What you need to do: Transcription, pictures excluded: write out the data below exactly.

╭─ Entries supplied

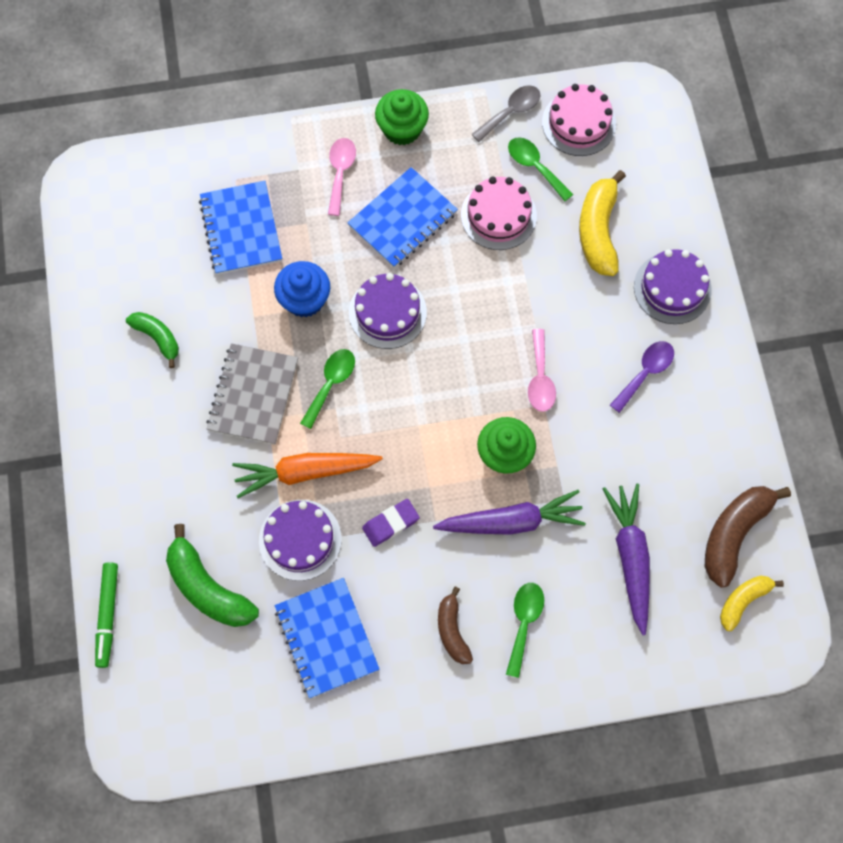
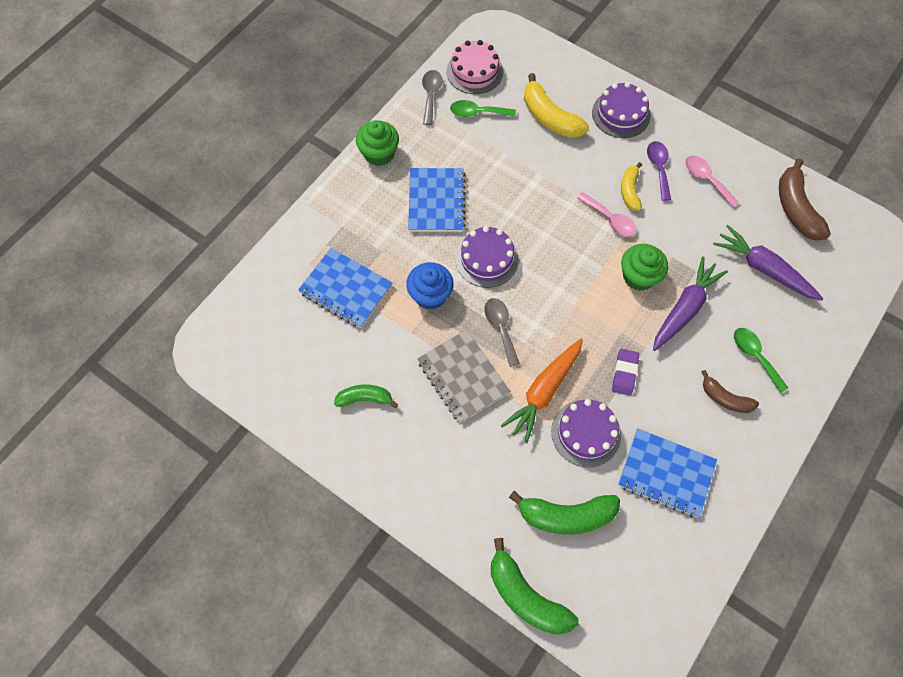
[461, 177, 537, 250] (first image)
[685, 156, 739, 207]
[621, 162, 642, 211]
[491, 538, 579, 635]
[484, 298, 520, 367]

╰─

Output of the exercise:
[461, 177, 537, 250] (first image)
[685, 156, 739, 207]
[621, 162, 642, 211]
[491, 538, 579, 635]
[484, 298, 520, 367]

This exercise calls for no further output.